── Data supplied

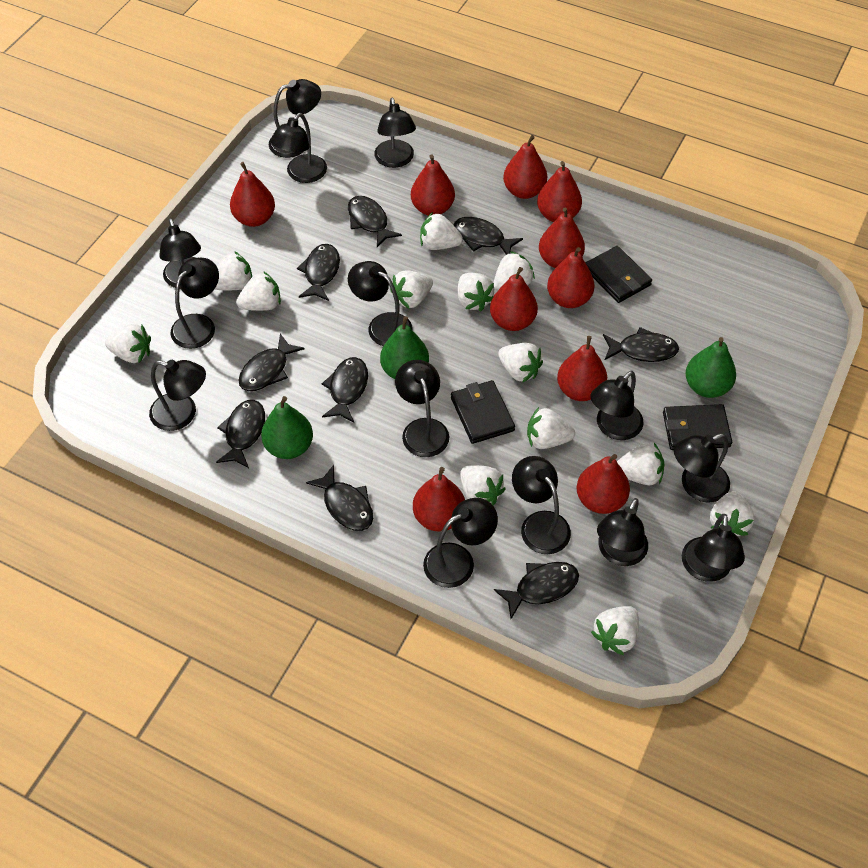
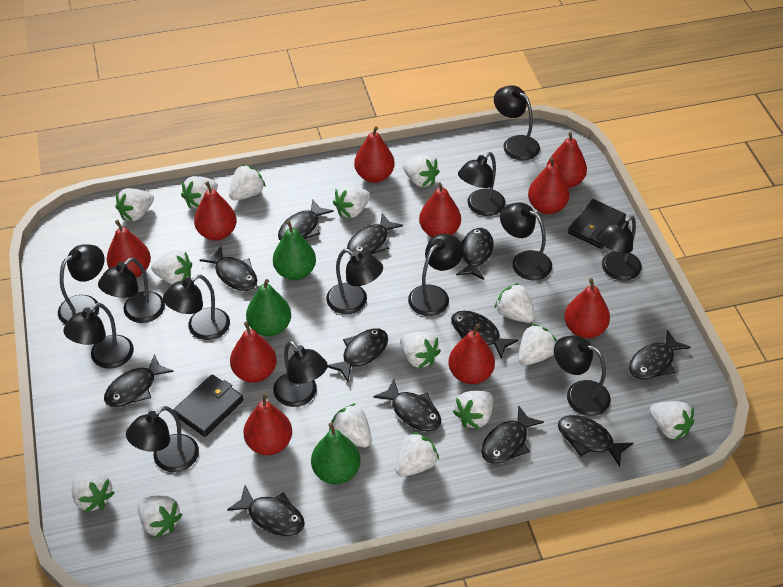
black fish: [216,400,265,468] [238,334,305,391] [297,244,340,301] [306,465,373,531] [322,357,368,423] [348,196,402,247] [454,217,523,255] [494,562,579,619] [603,327,679,362] = 9 -> [104,354,174,407] [199,246,257,291] [227,485,305,536] [278,199,334,240] [327,328,388,382] [347,213,403,256] [373,379,441,431] [451,311,519,359] [456,228,494,280] [481,405,544,464] [558,415,633,467] [629,330,691,380] = 12
black lamp: [149,360,206,431] [159,218,201,289] [170,258,219,349] [269,79,321,158] [270,113,327,183] [348,261,413,346] [374,98,416,168] [395,360,449,457] [423,498,498,588] [512,456,571,554] [590,371,643,440] [597,498,648,566] [674,433,730,503] [682,514,745,582] = 14 -> [58,245,104,325] [63,303,134,368] [98,258,165,323] [126,406,199,472] [163,275,230,340] [273,341,328,407] [326,249,383,314] [408,234,463,316] [458,152,505,216] [494,85,540,161] [500,202,552,280] [554,335,611,416] [596,216,642,281] = 13
black wallet: [451,380,515,444] [586,246,652,303] [663,404,732,450] = 3 -> [173,375,244,437] [568,199,626,249] = 2
white strawberry: [105,324,151,363] [215,251,252,290] [236,271,281,311] [390,270,433,309] [420,212,463,250] [458,273,494,311] [460,465,506,505] [494,251,535,292] [498,343,543,383] [527,407,575,449] [591,606,639,655] [617,443,664,485] [710,491,755,536] = 13 -> [72,471,115,513] [115,188,154,221] [138,495,183,538] [151,251,192,285] [181,176,218,209] [229,164,266,201] [329,403,372,447] [333,185,370,218] [395,432,439,477] [400,332,441,369] [403,155,440,187] [453,391,493,429] [494,283,535,323] [518,324,557,365] [650,401,694,441] = 15

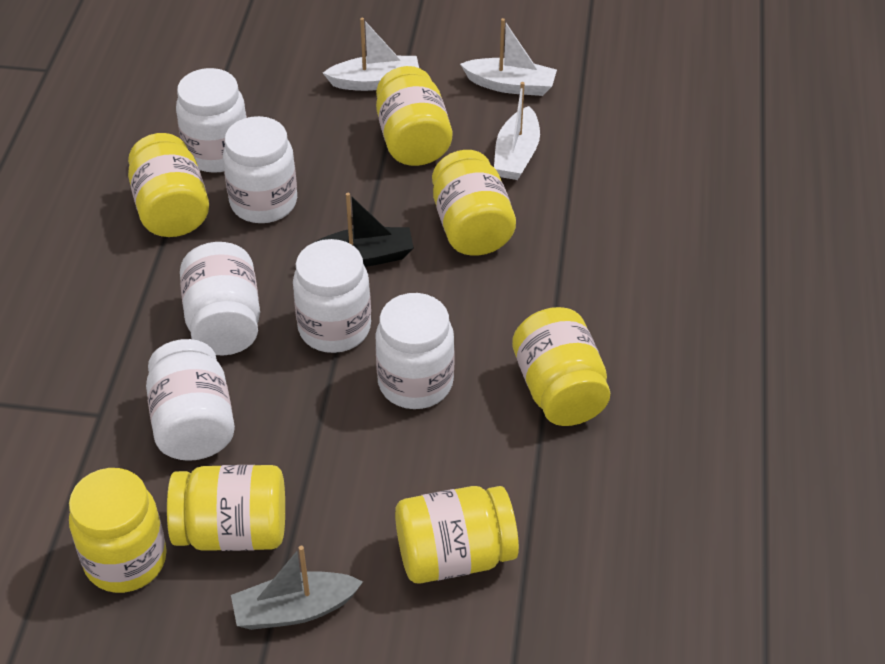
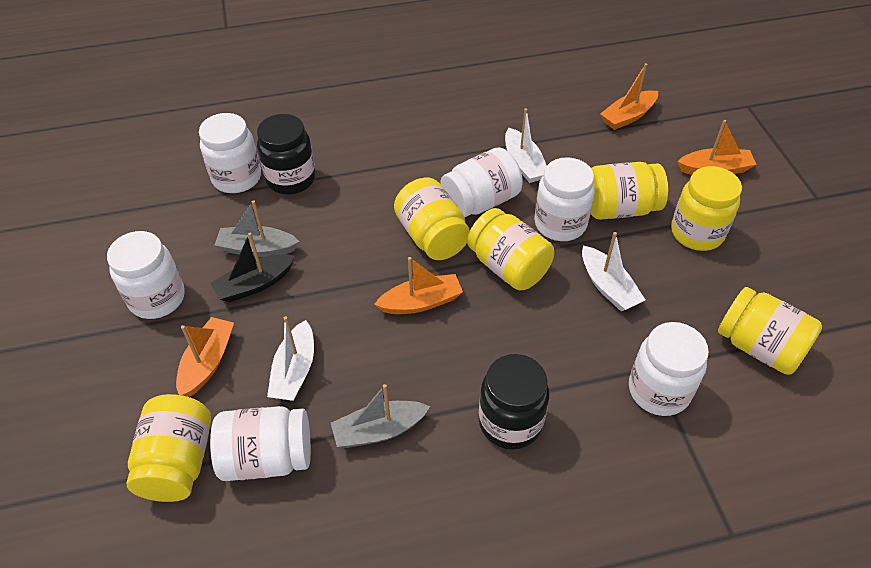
black jar: none = 0 -> [257,114,316,194] [479,354,549,450] = 2
grey boat: [231,546,363,630] = 1 -> [215,200,300,257] [331,384,430,448] = 2
orange boat: none = 0 -> [176,317,234,397] [374,257,463,314] [600,63,658,130] [677,120,757,175] = 4
yellow jar: [69,468,167,593] [128,133,209,237] [167,465,285,551] [376,66,452,166] [395,486,519,584] [432,150,516,256] [512,307,610,426] = 7 -> [127,394,211,502] [394,178,470,260] [467,208,554,291] [591,162,668,220] [671,166,742,251] [718,287,822,375] = 6

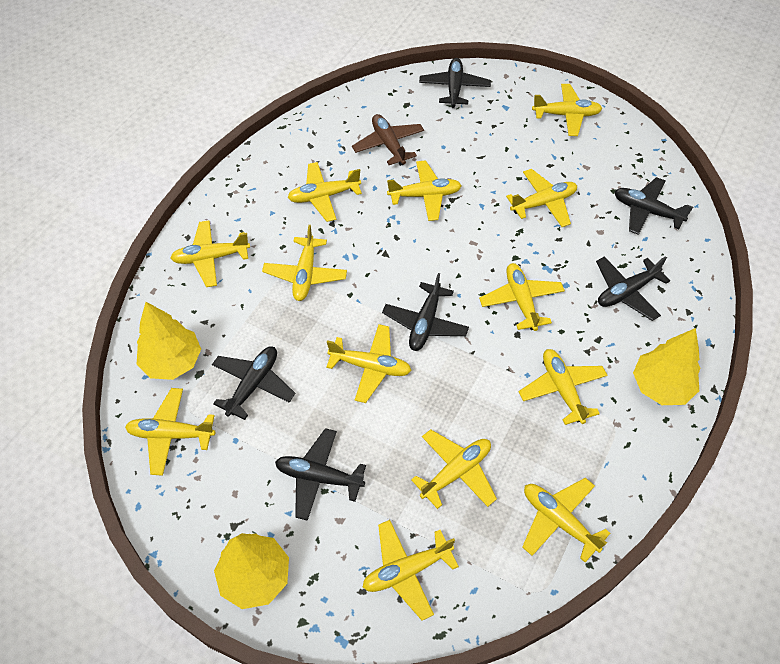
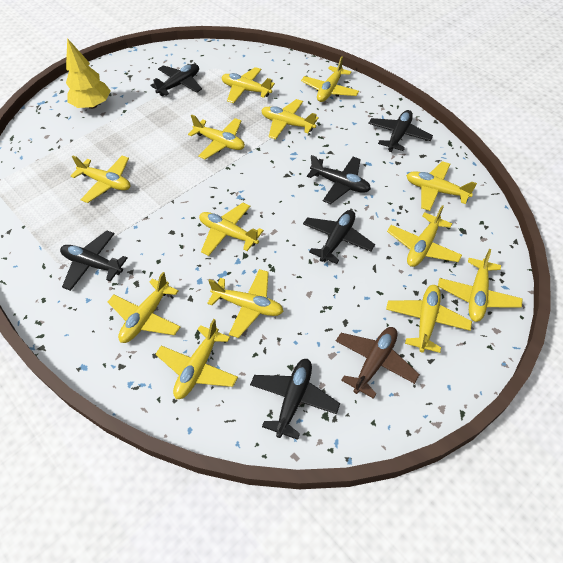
yellow tree: [136,302,201,380] [214,533,289,609] [633,328,700,405] = 3 -> [66,38,110,109] = 1

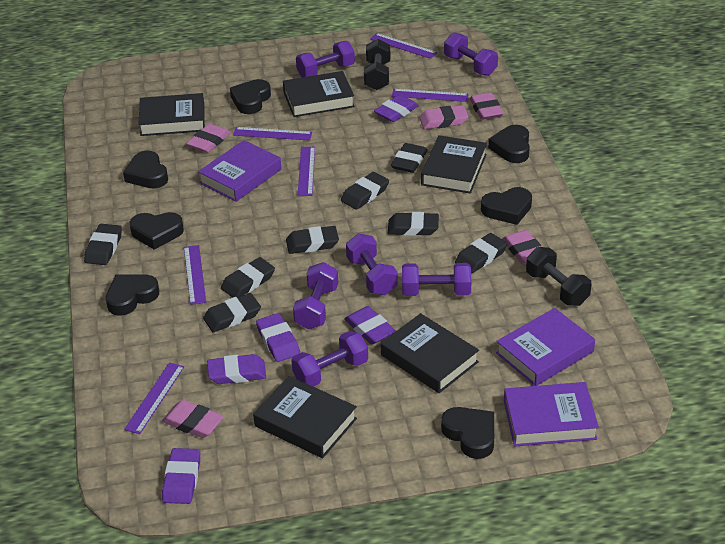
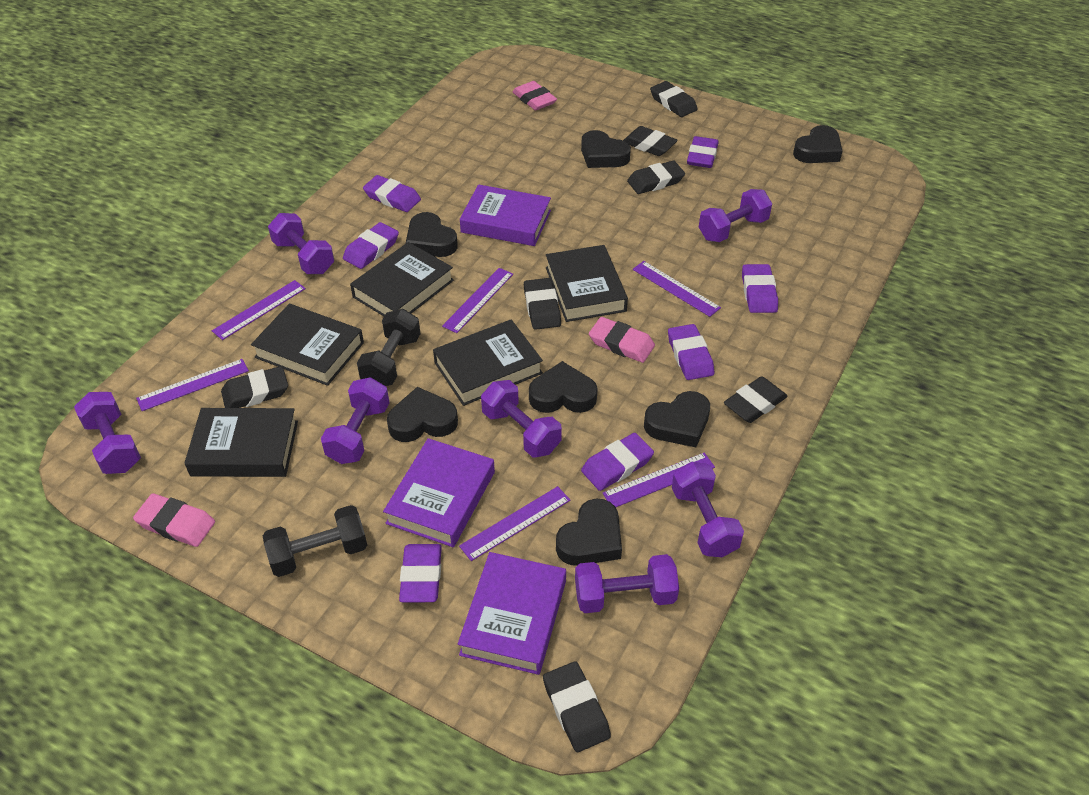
black eraser: [84,224,122,265] [203,293,261,332] [221,257,275,298] [286,226,339,254] [341,172,389,210] [388,212,439,236] [391,143,428,173] [455,233,507,274] = 8 -> [221,366,288,408] [524,278,561,330] [543,661,611,752] [623,126,678,156] [627,161,685,194] [650,81,697,117] [724,376,788,423] = 7
pink eraser: [162,400,224,438] [186,124,231,153] [420,105,468,129] [470,93,504,120] [502,230,541,264] = 5 -> [133,494,215,547] [512,81,557,110] [589,317,655,363] = 3
purple dumbbell: [291,331,368,387] [293,262,338,329] [296,41,355,78] [346,234,398,295] [402,263,472,296] [444,32,498,76] = 6 -> [74,392,141,474] [268,213,334,274] [321,377,390,464] [481,380,562,457] [575,554,679,613] [672,462,744,557] [699,189,772,242] = 7
purple eraser: [162,448,200,504] [207,354,266,384] [256,313,300,362] [344,306,396,344] [374,95,419,122] = 5 -> [343,222,399,269] [363,175,421,212] [399,544,442,602] [581,433,654,491] [668,324,714,380] [687,136,718,168] [742,264,778,313] = 7

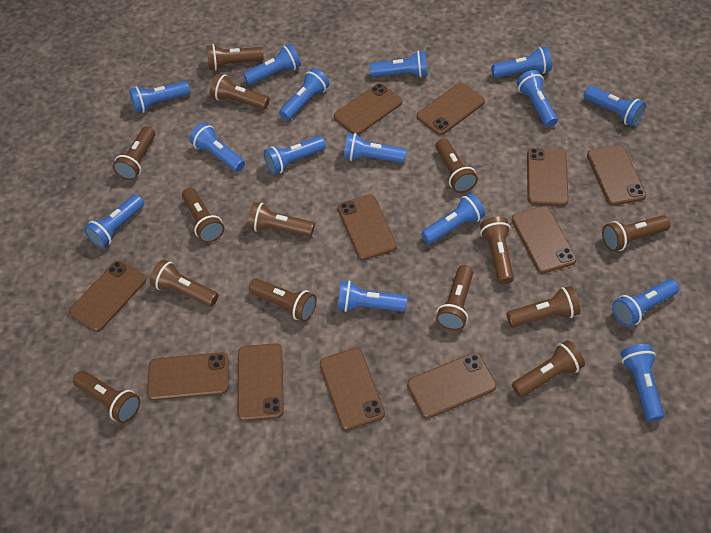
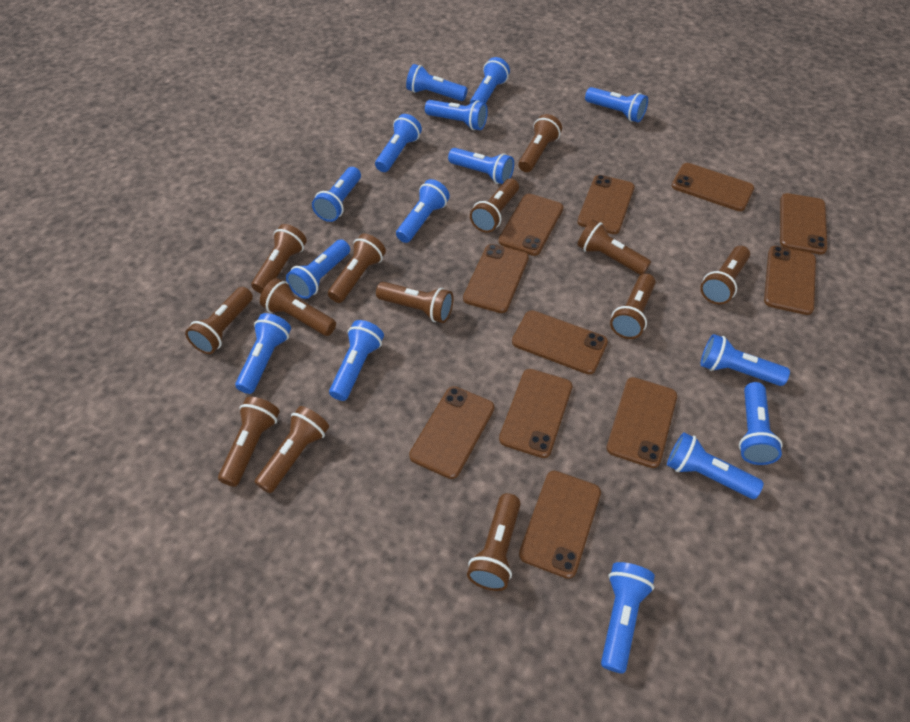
brown flashlight: [73,371,140,423] [113,126,155,180] [150,259,218,307] [182,188,224,243] [206,44,264,70] [210,73,270,110] [248,202,315,237] [249,279,317,322] [435,138,478,193] [436,265,473,331] [480,216,514,285] [506,286,581,327] [512,340,585,397] [602,215,671,252] = 14 -> [185,287,253,354] [218,397,280,487] [251,224,307,294] [254,406,329,493] [260,278,336,336] [328,233,386,303] [376,282,454,323] [467,493,521,591] [470,178,519,233] [518,114,562,172] [577,219,651,275] [610,273,656,339] [700,246,750,305] = 13

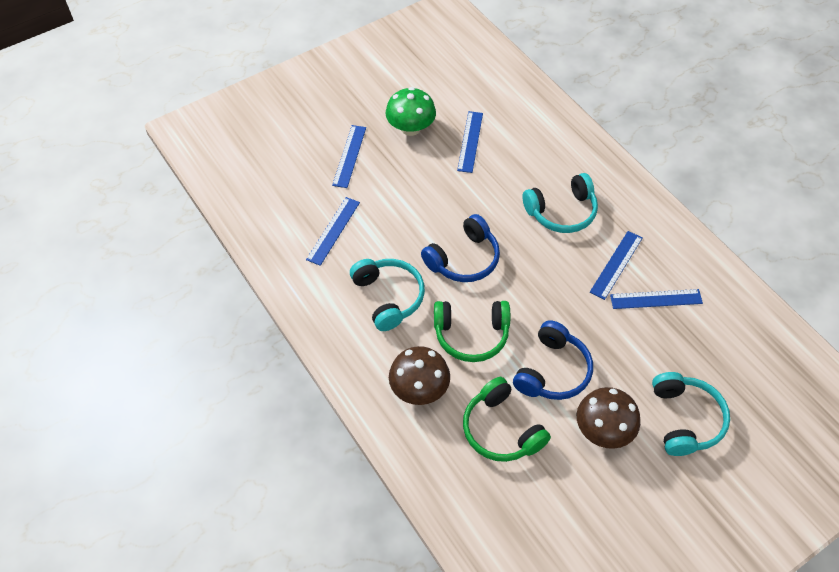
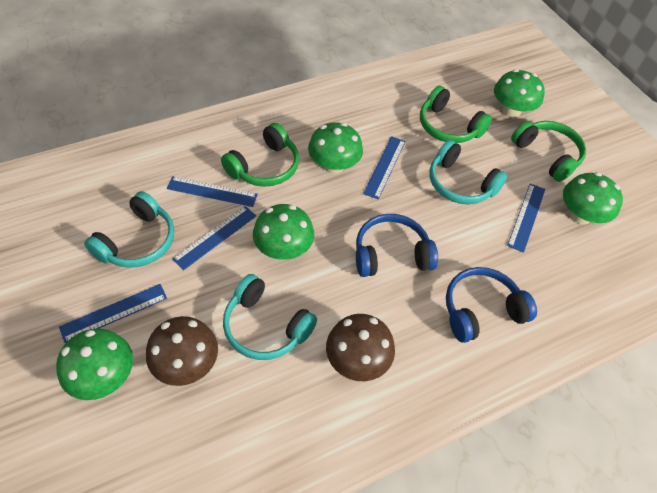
green headphones: [434,301,510,362] [463,377,551,462] = 2 -> [221,123,299,187] [420,86,492,143] [511,121,586,182] = 3
green mushroom: [386,87,436,136] = 1 -> [56,329,133,400] [253,204,314,260] [308,122,363,174] [494,69,545,118] [563,172,623,225] = 5

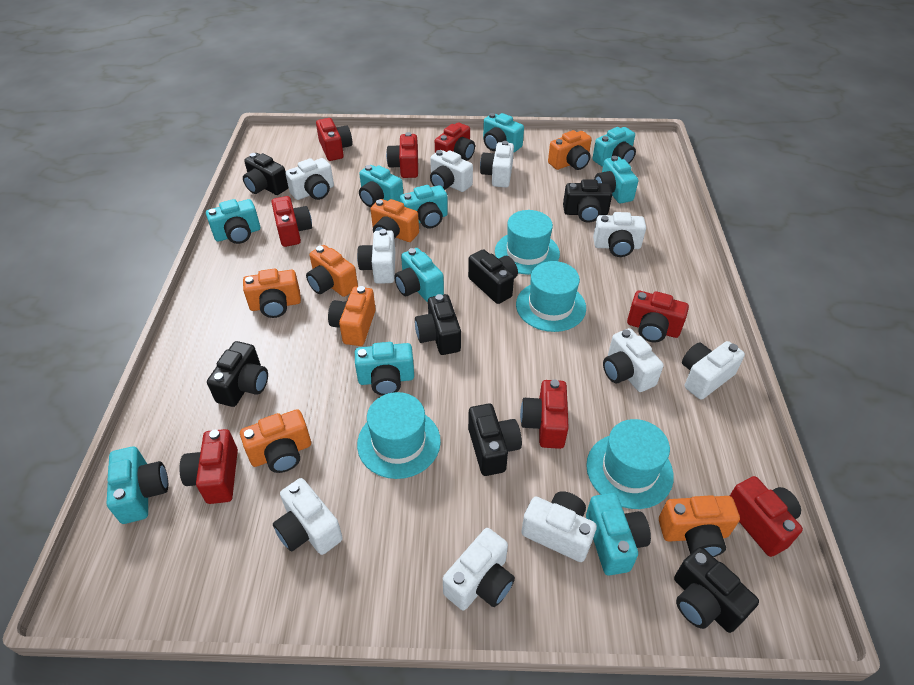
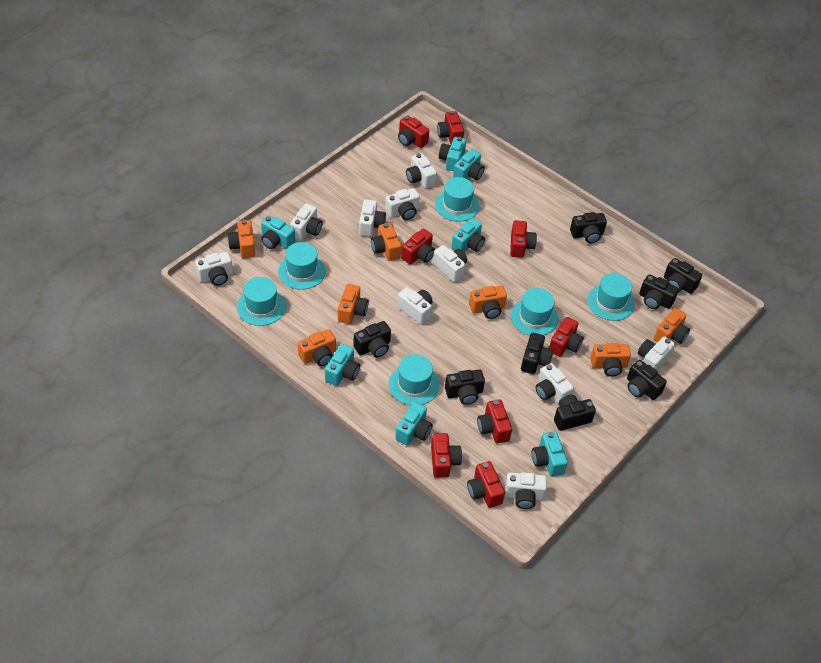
black camera: [207,341,268,407] [243,153,289,195] [415,294,461,355] [468,249,518,304] [468,404,522,476] [563,180,612,223] [674,547,759,633] = 7 -> [353,321,391,358] [445,369,485,405] [521,333,553,374] [554,395,596,431] [570,212,607,243] [627,360,667,400] [639,274,679,309] [664,258,702,294] = 8
turquoise camera: [107,446,168,524] [206,199,260,244] [355,342,414,396] [359,165,403,207] [394,248,444,302] [400,185,448,229] [483,113,524,152] [586,493,651,576] [592,127,636,167] [594,156,638,203] = 10 -> [261,215,295,249] [325,344,360,386] [395,402,433,446] [439,137,466,171] [451,218,485,252] [453,149,485,180] [532,431,568,476] = 7
turquoise hat: [357,392,441,479] [495,210,560,275] [516,261,586,332] [586,419,674,509] = 4 -> [237,277,286,326] [278,242,326,290] [389,354,439,405] [435,177,479,222] [510,288,558,335] [587,273,635,321] = 6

────

### [Assignment]
Verbatim transcription needed, from the opening line of the entries above through the line containing "black lamp: [149,360,206,431]"; pictures do not belong in it.

### [Written solution]
black fish: [216,400,265,468] [238,334,305,391] [297,244,340,301] [306,465,373,531] [322,357,368,423] [348,196,402,247] [454,217,523,255] [494,562,579,619] [603,327,679,362] = 9 -> [104,354,174,407] [199,246,257,291] [227,485,305,536] [278,199,334,240] [327,328,388,382] [347,213,403,256] [373,379,441,431] [451,311,519,359] [456,228,494,280] [481,405,544,464] [558,415,633,467] [629,330,691,380] = 12
black lamp: [149,360,206,431] [159,218,201,289] [170,258,219,349] [269,79,321,158] [270,113,327,183] [348,261,413,346] [374,98,416,168] [395,360,449,457] [423,498,498,588] [512,456,571,554] [590,371,643,440] [597,498,648,566] [674,433,730,503] [682,514,745,582] = 14 -> [58,245,104,325] [63,303,134,368] [98,258,165,323] [126,406,199,472] [163,275,230,340] [273,341,328,407] [326,249,383,314] [408,234,463,316] [458,152,505,216] [494,85,540,161] [500,202,552,280] [554,335,611,416] [596,216,642,281] = 13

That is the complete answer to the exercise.